- _WHAT TO DO_:
Lines holding the string "royal" are the ones to copy; find them all in the data.

─── RECORDS ───

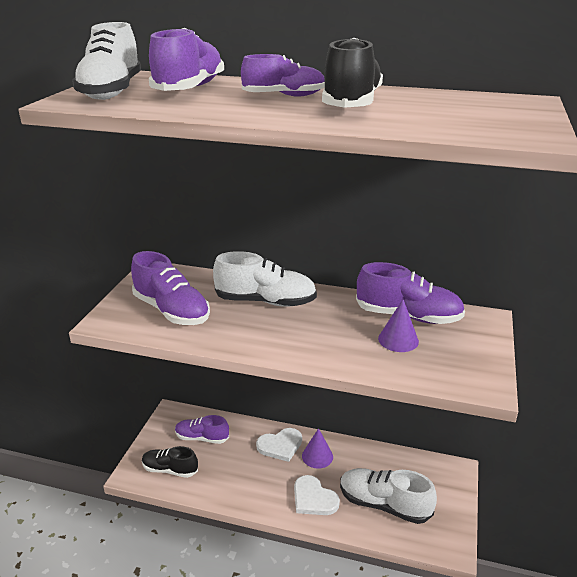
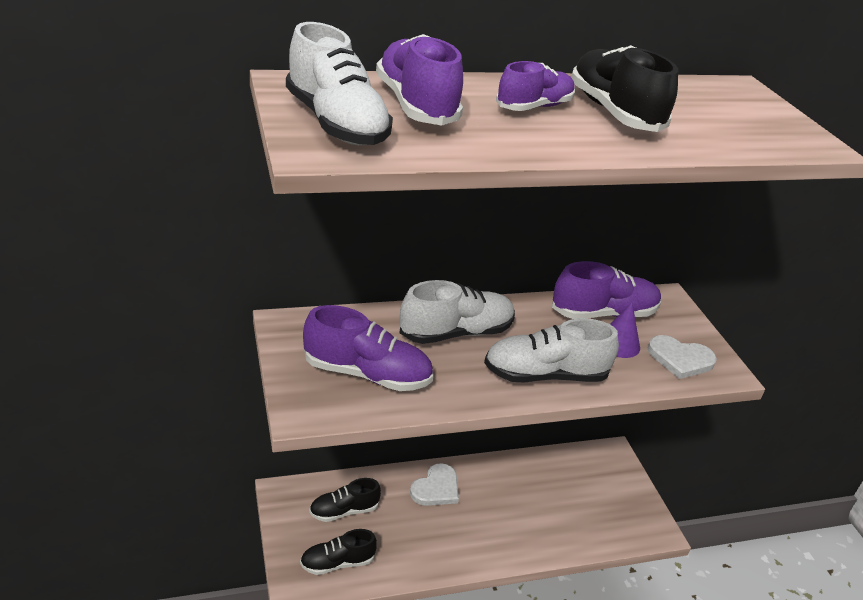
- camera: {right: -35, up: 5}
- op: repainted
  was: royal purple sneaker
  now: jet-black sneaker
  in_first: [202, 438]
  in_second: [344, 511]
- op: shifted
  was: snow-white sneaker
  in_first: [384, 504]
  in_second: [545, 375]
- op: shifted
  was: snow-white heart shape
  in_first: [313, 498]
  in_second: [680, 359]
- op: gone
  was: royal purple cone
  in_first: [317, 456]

───

- _OUTPUT FOR THIS TASK_:
  was: royal purple sneaker
  was: royal purple cone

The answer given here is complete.